Problem statement: In the records that follow, locate every line with "blue" and extract it.

Scene comparison data:
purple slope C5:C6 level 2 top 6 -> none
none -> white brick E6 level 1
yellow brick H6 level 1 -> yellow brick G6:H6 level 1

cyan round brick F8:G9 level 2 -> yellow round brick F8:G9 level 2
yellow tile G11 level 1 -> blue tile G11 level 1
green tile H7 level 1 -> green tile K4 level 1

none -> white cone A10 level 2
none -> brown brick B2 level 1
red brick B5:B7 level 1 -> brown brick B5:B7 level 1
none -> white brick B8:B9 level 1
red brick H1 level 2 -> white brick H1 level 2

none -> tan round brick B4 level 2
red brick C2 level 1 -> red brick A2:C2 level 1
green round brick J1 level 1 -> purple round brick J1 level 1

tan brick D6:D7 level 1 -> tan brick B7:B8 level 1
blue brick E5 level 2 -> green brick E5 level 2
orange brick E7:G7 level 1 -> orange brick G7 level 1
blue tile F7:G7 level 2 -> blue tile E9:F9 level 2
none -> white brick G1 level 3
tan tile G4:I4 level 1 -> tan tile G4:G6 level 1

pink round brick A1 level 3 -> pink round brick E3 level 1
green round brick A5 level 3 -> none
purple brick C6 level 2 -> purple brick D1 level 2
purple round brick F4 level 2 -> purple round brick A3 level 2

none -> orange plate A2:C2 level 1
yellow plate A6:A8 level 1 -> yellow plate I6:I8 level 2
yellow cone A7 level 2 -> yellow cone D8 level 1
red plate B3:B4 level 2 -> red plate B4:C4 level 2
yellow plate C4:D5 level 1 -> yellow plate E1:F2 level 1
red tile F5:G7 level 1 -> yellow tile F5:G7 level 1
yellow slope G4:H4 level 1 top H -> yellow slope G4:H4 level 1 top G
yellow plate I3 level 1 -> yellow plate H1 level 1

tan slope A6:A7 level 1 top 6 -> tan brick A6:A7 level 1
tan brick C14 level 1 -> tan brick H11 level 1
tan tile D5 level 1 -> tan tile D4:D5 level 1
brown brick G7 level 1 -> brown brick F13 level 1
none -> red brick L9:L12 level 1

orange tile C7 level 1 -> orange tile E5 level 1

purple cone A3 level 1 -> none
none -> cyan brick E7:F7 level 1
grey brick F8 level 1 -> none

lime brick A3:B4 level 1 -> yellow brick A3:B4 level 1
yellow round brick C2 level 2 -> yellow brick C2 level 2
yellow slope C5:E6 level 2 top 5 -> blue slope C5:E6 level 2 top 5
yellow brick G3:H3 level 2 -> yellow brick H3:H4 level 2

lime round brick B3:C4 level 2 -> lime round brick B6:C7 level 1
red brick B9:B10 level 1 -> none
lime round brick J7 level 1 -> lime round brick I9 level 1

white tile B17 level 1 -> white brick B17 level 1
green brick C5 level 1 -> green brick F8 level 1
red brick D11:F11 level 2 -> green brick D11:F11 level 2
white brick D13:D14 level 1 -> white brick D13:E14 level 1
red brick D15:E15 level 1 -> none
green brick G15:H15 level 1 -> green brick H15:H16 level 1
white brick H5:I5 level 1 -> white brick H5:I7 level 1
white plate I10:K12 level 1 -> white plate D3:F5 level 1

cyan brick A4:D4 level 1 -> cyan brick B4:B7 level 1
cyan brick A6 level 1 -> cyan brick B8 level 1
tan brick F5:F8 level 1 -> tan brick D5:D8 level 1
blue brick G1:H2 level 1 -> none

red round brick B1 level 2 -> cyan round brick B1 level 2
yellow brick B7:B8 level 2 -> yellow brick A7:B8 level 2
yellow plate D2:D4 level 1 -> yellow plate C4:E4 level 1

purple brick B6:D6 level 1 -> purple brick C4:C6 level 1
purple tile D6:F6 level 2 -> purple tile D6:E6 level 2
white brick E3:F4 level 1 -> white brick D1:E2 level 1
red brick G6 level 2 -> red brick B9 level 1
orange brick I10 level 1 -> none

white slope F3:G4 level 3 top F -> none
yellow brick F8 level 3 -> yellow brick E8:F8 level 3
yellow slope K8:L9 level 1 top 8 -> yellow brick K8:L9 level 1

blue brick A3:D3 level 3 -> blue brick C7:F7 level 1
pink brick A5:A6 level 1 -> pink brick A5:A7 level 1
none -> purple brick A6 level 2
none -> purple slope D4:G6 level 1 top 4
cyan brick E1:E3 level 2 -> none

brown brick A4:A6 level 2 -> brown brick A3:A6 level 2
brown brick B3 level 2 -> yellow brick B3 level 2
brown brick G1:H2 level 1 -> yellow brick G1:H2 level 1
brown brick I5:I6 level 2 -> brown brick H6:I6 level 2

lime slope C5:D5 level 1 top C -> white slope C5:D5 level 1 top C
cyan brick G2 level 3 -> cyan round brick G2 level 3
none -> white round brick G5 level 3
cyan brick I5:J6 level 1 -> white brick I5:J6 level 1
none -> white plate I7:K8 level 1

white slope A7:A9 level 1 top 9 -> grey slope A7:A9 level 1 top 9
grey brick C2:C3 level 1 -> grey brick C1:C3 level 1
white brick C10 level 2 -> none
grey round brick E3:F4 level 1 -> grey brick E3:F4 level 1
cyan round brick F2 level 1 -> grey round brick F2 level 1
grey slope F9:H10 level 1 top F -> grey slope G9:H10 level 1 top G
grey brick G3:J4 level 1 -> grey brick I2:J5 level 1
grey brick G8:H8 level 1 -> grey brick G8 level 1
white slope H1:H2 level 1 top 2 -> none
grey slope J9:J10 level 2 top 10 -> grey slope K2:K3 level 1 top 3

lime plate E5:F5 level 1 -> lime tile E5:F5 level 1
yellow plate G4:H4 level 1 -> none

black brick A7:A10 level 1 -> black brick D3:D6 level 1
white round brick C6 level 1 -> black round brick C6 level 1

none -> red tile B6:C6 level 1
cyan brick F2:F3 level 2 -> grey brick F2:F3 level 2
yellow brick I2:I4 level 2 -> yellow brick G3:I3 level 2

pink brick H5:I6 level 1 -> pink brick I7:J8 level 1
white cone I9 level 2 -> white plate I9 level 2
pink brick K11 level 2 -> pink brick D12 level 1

Answer to the problem:
yellow tile G11 level 1 -> blue tile G11 level 1
blue brick E5 level 2 -> green brick E5 level 2
blue tile F7:G7 level 2 -> blue tile E9:F9 level 2
yellow slope C5:E6 level 2 top 5 -> blue slope C5:E6 level 2 top 5
blue brick G1:H2 level 1 -> none
blue brick A3:D3 level 3 -> blue brick C7:F7 level 1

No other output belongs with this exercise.